'''
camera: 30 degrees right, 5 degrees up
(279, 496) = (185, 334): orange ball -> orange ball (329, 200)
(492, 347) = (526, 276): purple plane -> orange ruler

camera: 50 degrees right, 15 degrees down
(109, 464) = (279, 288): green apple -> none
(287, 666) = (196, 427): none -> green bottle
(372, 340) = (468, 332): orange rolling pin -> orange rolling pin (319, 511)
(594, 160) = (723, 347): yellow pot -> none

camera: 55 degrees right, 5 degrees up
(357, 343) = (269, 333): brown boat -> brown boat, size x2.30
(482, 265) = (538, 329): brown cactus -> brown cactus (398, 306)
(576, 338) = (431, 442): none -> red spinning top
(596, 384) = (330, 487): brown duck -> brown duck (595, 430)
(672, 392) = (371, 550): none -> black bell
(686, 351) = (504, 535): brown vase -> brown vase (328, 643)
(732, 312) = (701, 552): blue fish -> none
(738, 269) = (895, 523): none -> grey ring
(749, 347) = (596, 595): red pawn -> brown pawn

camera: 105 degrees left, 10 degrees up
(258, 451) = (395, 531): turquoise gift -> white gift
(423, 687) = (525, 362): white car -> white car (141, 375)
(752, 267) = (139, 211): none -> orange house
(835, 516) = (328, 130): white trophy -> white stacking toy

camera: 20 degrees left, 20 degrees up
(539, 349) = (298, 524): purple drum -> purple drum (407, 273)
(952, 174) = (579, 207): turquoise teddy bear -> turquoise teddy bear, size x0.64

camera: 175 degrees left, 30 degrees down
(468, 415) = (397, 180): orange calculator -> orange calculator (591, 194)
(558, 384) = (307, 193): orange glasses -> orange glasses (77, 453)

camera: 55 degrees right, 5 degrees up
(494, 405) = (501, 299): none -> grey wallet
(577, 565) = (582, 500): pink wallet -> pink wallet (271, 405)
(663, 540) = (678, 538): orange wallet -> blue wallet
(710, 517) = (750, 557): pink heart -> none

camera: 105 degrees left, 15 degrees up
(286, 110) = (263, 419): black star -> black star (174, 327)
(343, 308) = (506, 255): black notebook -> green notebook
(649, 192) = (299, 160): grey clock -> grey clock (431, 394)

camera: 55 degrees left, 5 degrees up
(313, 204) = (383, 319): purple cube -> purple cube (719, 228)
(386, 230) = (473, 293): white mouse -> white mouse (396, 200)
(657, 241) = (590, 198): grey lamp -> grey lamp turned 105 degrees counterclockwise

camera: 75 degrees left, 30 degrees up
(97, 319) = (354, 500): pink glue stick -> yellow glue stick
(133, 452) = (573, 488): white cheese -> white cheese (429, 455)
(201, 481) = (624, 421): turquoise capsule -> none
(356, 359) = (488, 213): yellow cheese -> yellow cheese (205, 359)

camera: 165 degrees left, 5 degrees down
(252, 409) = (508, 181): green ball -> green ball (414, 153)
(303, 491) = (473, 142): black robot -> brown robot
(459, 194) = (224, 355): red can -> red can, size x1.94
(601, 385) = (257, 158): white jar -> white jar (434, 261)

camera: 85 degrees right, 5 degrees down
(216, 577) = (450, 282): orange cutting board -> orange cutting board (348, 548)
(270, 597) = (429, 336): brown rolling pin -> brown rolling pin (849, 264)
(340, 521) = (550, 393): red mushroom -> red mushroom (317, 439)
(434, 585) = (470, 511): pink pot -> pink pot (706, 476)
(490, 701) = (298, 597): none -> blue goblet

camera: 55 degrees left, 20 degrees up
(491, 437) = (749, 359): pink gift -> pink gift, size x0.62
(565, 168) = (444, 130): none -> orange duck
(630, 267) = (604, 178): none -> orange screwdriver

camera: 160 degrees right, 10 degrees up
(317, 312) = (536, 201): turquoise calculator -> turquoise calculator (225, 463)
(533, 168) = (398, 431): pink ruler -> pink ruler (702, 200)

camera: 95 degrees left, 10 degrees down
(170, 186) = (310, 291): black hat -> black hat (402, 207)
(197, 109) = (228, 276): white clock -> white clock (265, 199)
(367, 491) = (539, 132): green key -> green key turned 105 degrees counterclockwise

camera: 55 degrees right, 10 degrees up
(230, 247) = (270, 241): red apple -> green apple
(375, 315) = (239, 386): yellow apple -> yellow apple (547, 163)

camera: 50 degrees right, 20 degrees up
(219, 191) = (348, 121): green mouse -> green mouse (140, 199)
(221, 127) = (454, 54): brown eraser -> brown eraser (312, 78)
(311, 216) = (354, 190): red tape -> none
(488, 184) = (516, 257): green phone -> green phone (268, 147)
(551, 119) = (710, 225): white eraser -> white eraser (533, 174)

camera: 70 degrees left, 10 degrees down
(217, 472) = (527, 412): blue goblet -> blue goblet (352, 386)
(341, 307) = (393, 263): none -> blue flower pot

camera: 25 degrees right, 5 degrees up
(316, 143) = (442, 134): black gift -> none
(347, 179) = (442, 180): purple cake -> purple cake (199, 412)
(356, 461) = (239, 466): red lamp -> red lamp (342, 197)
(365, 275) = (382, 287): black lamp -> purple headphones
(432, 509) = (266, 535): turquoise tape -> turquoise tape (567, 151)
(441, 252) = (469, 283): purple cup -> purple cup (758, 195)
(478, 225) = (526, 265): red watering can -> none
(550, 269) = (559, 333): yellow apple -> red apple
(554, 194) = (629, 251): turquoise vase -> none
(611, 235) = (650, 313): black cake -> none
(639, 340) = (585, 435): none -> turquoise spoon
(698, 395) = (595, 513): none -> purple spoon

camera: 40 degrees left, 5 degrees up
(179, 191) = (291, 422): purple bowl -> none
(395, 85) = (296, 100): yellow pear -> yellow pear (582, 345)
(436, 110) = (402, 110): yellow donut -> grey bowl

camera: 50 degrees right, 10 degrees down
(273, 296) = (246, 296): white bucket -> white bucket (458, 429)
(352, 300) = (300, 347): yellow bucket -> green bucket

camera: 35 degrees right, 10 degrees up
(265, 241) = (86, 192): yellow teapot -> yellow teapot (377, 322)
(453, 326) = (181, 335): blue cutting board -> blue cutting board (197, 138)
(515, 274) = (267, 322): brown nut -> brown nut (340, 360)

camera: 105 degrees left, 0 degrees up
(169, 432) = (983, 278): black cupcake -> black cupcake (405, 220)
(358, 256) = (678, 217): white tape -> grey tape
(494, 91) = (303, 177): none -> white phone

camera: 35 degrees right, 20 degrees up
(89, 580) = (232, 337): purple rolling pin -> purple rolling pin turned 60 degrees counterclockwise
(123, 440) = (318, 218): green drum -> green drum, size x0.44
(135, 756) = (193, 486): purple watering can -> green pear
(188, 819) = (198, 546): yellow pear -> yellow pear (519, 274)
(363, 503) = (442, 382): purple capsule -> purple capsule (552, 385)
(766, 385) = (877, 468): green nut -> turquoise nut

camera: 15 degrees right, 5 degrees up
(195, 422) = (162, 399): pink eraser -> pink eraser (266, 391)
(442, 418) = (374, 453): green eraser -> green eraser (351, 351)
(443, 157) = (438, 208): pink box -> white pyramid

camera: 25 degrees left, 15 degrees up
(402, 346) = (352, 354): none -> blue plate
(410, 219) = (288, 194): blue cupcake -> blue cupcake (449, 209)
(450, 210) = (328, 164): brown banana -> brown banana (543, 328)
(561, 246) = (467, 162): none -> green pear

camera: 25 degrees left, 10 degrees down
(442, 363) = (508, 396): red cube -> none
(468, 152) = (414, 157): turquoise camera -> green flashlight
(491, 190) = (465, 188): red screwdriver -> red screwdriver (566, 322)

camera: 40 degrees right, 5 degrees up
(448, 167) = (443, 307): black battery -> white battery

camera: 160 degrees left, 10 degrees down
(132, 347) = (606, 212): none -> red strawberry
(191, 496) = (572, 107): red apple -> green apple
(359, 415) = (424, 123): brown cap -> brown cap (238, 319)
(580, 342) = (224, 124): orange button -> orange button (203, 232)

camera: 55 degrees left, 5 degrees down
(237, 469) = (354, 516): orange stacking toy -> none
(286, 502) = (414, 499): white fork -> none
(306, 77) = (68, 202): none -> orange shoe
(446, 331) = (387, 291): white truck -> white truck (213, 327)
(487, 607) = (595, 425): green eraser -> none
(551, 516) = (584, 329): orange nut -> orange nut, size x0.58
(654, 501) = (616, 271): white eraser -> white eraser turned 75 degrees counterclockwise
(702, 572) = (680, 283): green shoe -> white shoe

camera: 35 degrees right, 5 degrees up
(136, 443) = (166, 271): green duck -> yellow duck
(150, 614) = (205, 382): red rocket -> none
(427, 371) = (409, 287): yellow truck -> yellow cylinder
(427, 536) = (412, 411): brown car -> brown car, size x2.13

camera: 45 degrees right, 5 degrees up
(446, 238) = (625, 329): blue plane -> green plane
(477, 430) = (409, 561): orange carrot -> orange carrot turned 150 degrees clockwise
'''
:: Task item ::
Your answer should consist of the lines from the line with "(341, 307) = (393, 263): none" to the line with "(441, 252) = (469, 283): purple" above, repeated exactly, both ends included.

:: Solution to this problem ::
(341, 307) = (393, 263): none -> blue flower pot

camera: 25 degrees right, 5 degrees up
(316, 143) = (442, 134): black gift -> none
(347, 179) = (442, 180): purple cake -> purple cake (199, 412)
(356, 461) = (239, 466): red lamp -> red lamp (342, 197)
(365, 275) = (382, 287): black lamp -> purple headphones
(432, 509) = (266, 535): turquoise tape -> turquoise tape (567, 151)
(441, 252) = (469, 283): purple cup -> purple cup (758, 195)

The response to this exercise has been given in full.